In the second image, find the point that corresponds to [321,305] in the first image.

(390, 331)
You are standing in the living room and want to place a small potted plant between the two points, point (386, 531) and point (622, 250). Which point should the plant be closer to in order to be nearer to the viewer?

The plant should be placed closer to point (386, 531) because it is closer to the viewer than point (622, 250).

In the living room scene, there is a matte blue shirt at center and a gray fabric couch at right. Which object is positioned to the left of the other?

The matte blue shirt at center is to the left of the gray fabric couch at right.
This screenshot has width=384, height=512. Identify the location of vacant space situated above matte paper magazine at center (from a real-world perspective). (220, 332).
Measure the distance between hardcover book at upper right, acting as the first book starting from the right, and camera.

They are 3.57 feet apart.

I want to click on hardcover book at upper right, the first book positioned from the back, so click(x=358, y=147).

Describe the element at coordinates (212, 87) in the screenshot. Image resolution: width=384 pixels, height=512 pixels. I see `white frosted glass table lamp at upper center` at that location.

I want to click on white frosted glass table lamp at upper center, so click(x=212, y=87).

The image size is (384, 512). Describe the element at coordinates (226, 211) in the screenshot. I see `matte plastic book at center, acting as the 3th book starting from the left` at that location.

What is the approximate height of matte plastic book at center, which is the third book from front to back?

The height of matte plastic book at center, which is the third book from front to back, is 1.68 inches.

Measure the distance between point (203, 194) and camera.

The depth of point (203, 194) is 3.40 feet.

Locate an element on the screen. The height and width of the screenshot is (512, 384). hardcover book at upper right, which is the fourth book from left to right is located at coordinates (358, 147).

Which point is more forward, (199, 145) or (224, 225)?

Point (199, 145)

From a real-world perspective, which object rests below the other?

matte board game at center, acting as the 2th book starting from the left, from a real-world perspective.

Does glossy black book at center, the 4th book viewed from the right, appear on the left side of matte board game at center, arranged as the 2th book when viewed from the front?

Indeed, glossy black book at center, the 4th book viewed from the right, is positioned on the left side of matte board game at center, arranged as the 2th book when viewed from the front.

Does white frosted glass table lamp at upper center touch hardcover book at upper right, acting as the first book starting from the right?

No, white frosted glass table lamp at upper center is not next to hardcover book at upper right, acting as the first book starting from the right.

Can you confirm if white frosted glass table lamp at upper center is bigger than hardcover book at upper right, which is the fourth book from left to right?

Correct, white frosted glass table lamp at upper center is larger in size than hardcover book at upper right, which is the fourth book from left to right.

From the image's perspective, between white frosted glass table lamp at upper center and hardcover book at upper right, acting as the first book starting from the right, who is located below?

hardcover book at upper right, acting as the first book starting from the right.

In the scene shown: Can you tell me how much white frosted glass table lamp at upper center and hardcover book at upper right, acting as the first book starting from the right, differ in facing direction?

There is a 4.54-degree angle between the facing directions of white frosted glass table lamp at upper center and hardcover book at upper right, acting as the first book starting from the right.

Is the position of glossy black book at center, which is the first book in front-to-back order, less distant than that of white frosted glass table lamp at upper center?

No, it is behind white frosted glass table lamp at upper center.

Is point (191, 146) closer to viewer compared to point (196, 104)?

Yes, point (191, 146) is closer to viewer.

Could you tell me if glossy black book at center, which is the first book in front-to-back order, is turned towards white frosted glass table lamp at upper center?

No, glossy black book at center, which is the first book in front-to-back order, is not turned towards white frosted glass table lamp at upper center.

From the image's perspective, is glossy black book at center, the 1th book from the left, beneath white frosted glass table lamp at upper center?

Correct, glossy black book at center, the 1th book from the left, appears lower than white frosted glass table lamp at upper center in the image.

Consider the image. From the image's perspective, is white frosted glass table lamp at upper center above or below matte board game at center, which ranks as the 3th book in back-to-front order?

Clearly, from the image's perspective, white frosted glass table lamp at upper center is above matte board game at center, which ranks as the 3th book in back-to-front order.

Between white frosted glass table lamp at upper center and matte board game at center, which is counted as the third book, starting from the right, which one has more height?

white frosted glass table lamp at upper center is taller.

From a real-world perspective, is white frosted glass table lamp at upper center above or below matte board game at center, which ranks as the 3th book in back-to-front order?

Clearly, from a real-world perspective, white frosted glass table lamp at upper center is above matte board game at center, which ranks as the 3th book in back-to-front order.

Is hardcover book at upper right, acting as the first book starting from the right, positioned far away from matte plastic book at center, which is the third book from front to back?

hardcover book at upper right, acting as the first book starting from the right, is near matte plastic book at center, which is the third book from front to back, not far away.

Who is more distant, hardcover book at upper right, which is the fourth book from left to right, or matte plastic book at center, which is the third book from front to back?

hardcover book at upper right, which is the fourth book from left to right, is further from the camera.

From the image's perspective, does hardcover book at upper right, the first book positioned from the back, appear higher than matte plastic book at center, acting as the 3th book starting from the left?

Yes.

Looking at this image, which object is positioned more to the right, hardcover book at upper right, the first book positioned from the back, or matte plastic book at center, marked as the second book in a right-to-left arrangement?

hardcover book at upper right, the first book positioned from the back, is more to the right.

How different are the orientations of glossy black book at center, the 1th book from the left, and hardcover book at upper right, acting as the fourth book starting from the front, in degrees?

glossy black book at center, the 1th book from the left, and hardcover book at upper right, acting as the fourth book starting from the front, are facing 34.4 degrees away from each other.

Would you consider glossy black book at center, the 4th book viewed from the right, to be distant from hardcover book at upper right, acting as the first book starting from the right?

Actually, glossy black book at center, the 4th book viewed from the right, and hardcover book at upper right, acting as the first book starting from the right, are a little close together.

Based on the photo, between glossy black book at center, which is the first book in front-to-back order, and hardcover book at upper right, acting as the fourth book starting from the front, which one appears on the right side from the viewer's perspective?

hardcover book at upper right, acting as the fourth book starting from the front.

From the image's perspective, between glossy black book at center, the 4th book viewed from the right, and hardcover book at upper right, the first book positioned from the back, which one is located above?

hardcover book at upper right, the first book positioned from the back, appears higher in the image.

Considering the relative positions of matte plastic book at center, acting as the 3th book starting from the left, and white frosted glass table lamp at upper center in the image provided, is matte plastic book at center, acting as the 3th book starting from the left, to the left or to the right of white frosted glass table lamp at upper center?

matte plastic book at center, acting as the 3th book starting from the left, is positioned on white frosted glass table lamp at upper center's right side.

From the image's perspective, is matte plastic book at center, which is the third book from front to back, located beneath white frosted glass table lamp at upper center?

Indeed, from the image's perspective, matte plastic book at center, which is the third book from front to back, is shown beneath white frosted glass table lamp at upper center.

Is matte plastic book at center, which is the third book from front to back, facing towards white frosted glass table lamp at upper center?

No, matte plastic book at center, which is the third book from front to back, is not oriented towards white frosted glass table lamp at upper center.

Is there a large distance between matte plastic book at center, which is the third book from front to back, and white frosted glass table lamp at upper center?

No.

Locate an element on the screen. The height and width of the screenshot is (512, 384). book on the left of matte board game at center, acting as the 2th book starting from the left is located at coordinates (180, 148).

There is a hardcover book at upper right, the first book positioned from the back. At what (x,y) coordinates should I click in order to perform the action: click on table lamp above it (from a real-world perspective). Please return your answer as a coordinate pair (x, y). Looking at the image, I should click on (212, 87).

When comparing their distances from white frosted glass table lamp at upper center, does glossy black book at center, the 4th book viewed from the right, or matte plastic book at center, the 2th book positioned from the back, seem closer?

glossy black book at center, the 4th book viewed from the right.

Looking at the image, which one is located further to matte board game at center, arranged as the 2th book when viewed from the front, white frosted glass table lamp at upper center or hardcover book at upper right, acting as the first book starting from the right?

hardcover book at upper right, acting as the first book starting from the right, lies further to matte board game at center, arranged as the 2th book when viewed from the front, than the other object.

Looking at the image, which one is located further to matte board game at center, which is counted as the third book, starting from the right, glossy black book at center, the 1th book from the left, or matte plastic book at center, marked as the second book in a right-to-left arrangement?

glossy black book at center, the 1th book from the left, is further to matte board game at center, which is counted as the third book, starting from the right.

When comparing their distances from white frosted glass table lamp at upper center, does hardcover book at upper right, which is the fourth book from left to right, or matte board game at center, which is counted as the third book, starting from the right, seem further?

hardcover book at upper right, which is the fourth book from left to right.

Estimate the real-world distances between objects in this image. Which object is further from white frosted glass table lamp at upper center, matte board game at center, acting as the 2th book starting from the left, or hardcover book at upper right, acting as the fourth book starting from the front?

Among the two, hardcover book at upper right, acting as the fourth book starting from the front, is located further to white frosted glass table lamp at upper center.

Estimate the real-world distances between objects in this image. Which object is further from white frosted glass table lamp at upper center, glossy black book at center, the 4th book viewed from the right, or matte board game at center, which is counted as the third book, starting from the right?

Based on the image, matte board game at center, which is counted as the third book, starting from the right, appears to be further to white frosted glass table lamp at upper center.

**What you are asked to do:** In the items above, rename "table lamp" to "desk lamp" throughout the stretch from the line containing "Can you confirm" through the line containing "There is a 4.54-degree". Give back only those lines, otherwise unchanged.

**Output of the task:**
Can you confirm if white frosted glass desk lamp at upper center is bigger than hardcover book at upper right, which is the fourth book from left to right?

Correct, white frosted glass desk lamp at upper center is larger in size than hardcover book at upper right, which is the fourth book from left to right.

From the image's perspective, between white frosted glass desk lamp at upper center and hardcover book at upper right, acting as the first book starting from the right, who is located below?

hardcover book at upper right, acting as the first book starting from the right.

In the scene shown: Can you tell me how much white frosted glass desk lamp at upper center and hardcover book at upper right, acting as the first book starting from the right, differ in facing direction?

There is a 4.54-degree angle between the facing directions of white frosted glass desk lamp at upper center and hardcover book at upper right, acting as the first book starting from the right.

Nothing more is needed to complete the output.